§ **TASK TO CARRY OUT**:
The finished copy should hold every entry exactly as given, and no pictures.

§ **RECORD EXTRACTS**:
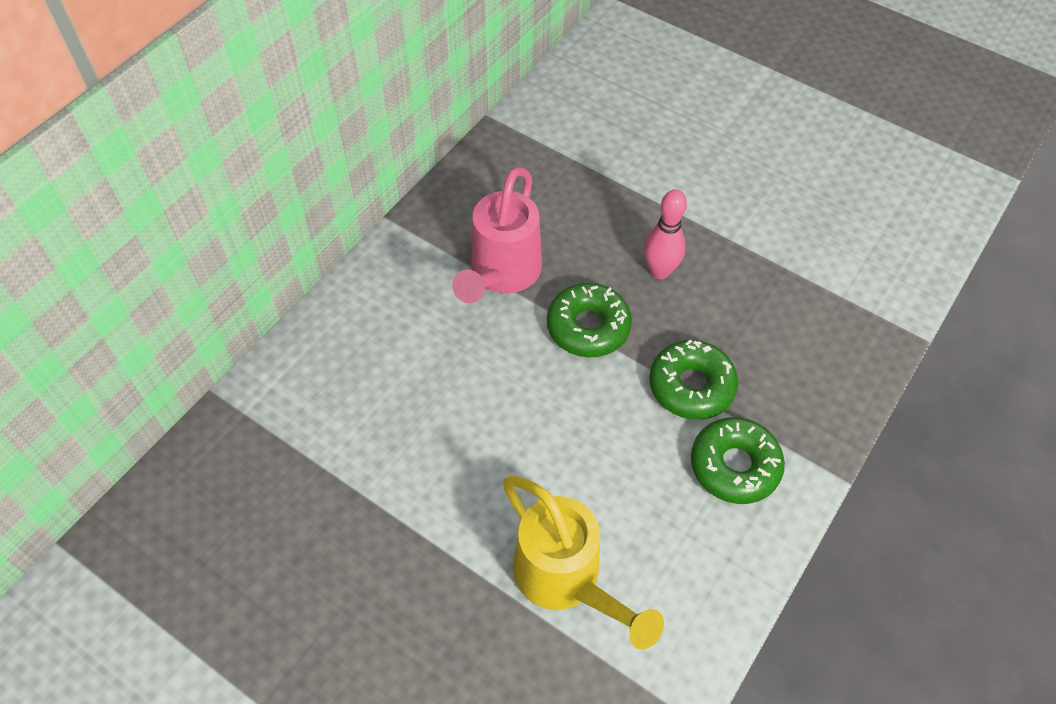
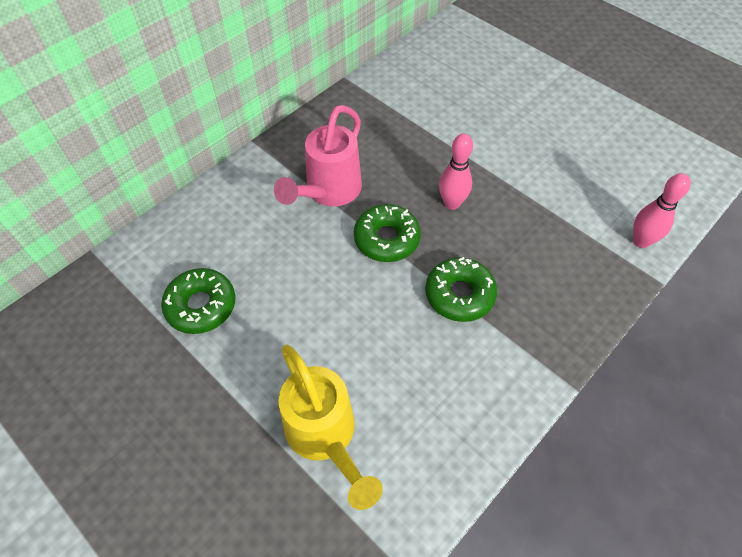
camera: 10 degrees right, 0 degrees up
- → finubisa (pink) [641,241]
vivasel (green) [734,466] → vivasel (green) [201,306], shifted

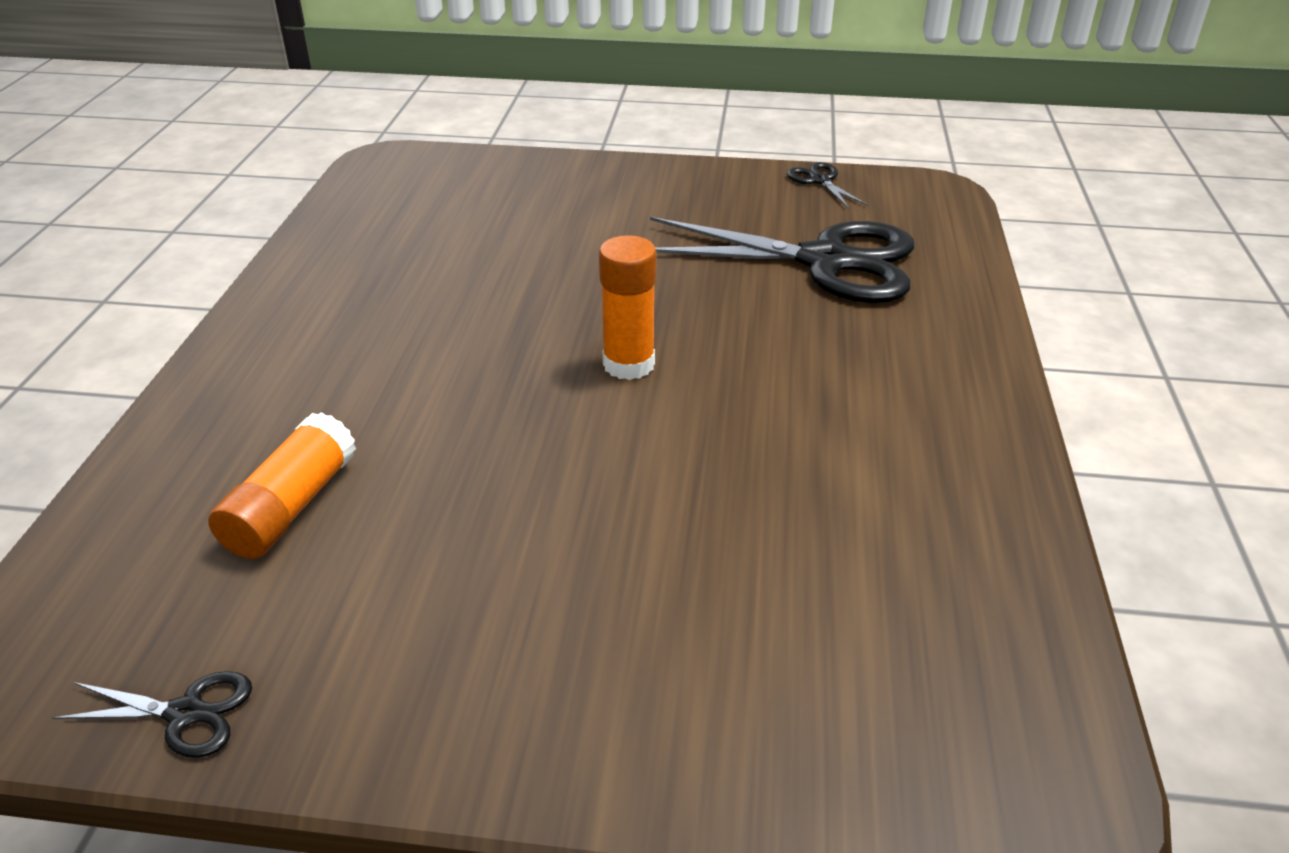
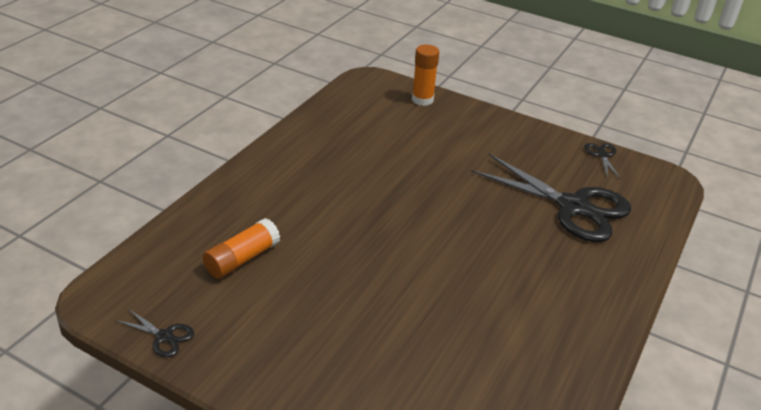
camera: 20 degrees right, 0 degrees up
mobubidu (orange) [628,364] → mobubidu (orange) [422,100], shifted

§ **PROBLEM SOLUTION**:
camera: 10 degrees right, 0 degrees up
- → finubisa (pink) [641,241]
vivasel (green) [734,466] → vivasel (green) [201,306], shifted

camera: 20 degrees right, 0 degrees up
mobubidu (orange) [628,364] → mobubidu (orange) [422,100], shifted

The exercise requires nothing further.